**DATASET ENTRIES**
*** Block opens ***

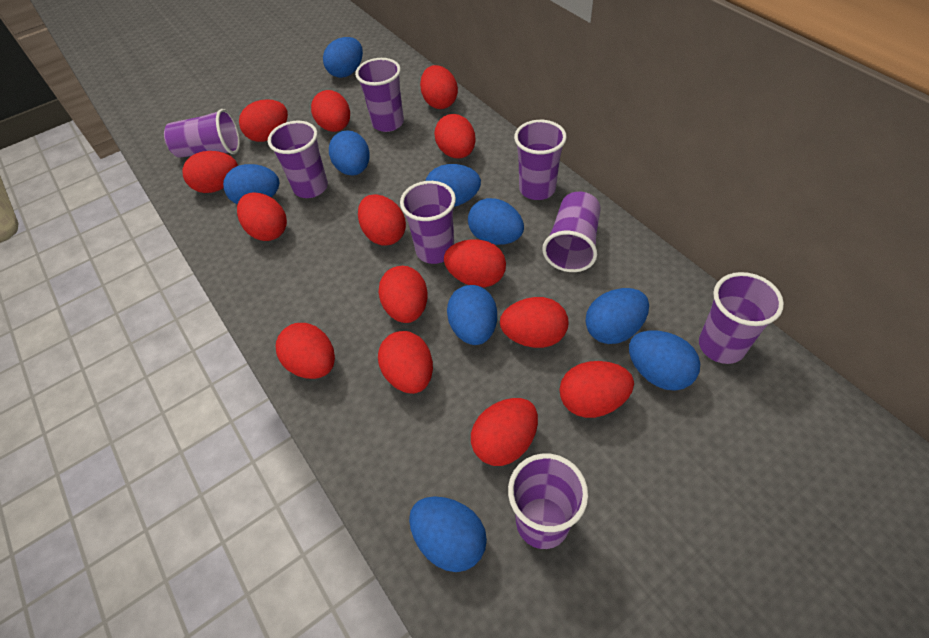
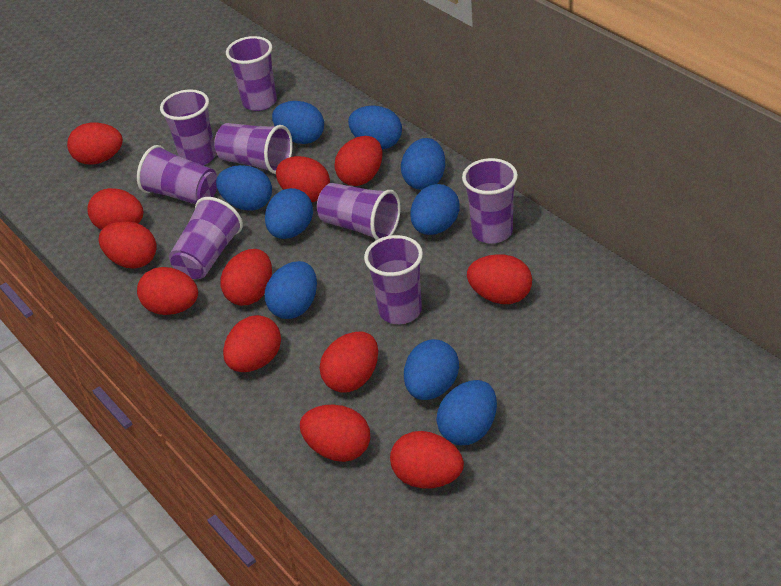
red egg: 14 -> 12

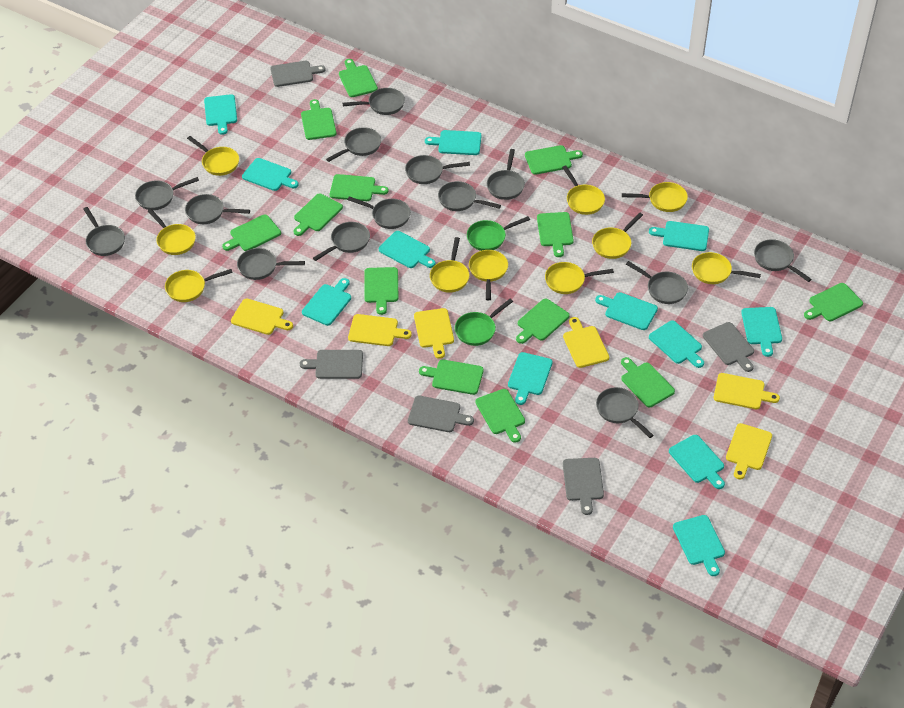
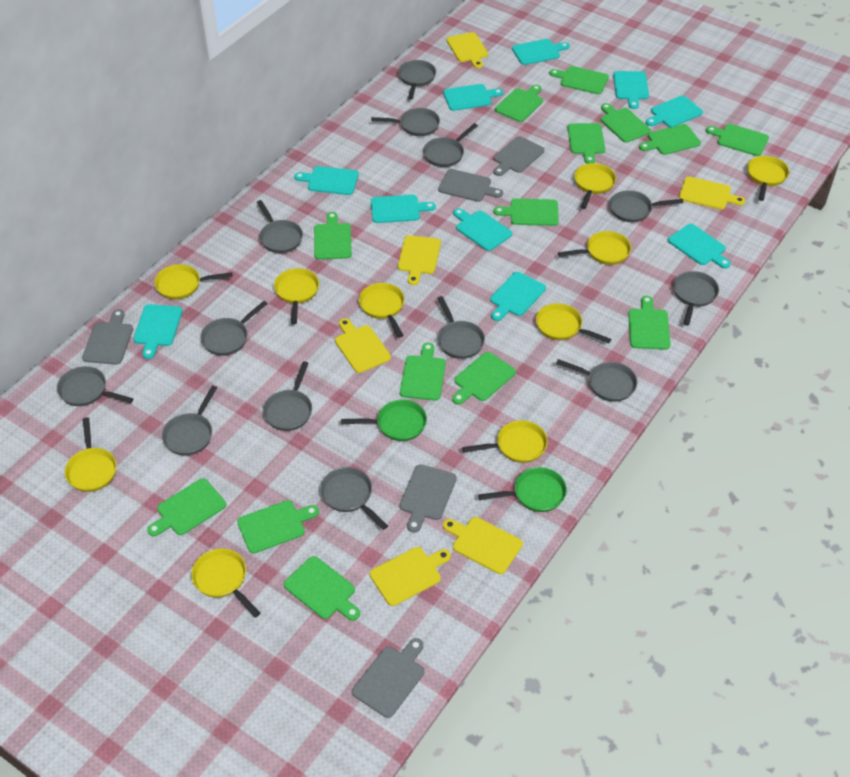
green cutting board: 13 -> 14
grey pan: 14 -> 13
turquoise cutting board: 12 -> 10

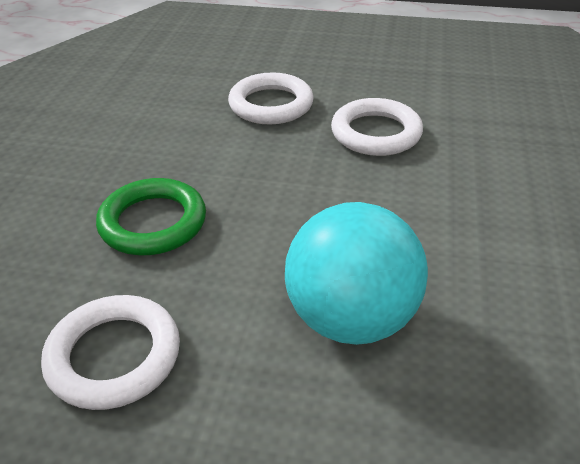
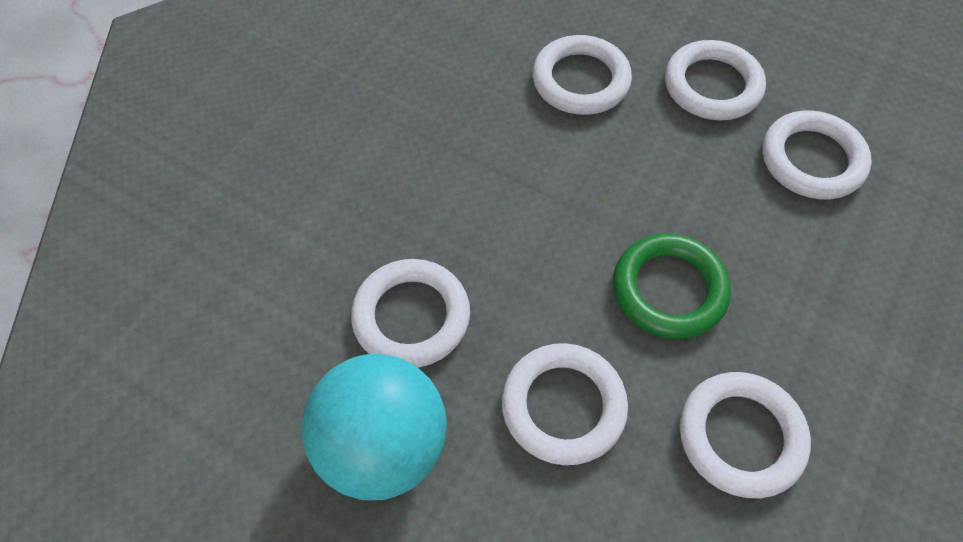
white ring: 3 -> 6

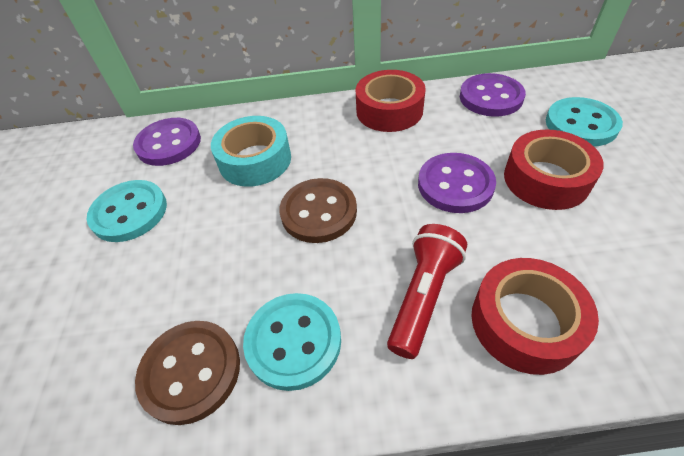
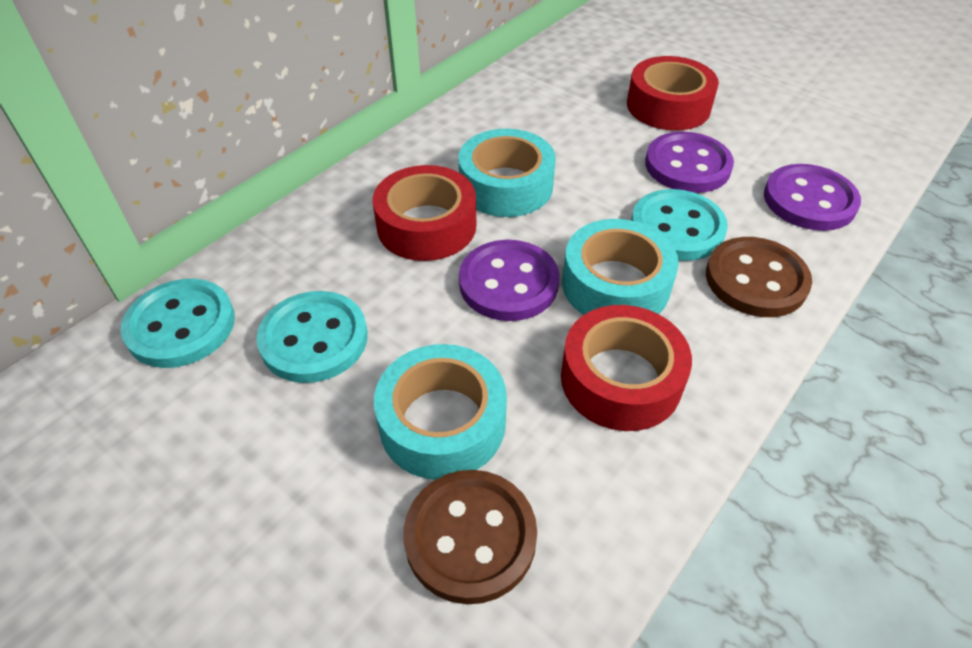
red flashlight: 1 -> 0
turquoise tape: 1 -> 3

*** Block closes ***

**WHAT YOU HAVE TO DO**
Lines containing the word "turquoise": how many are there in the data above? Reply with only that number.

**OUTPUT FOR THIS EXERCISE**
2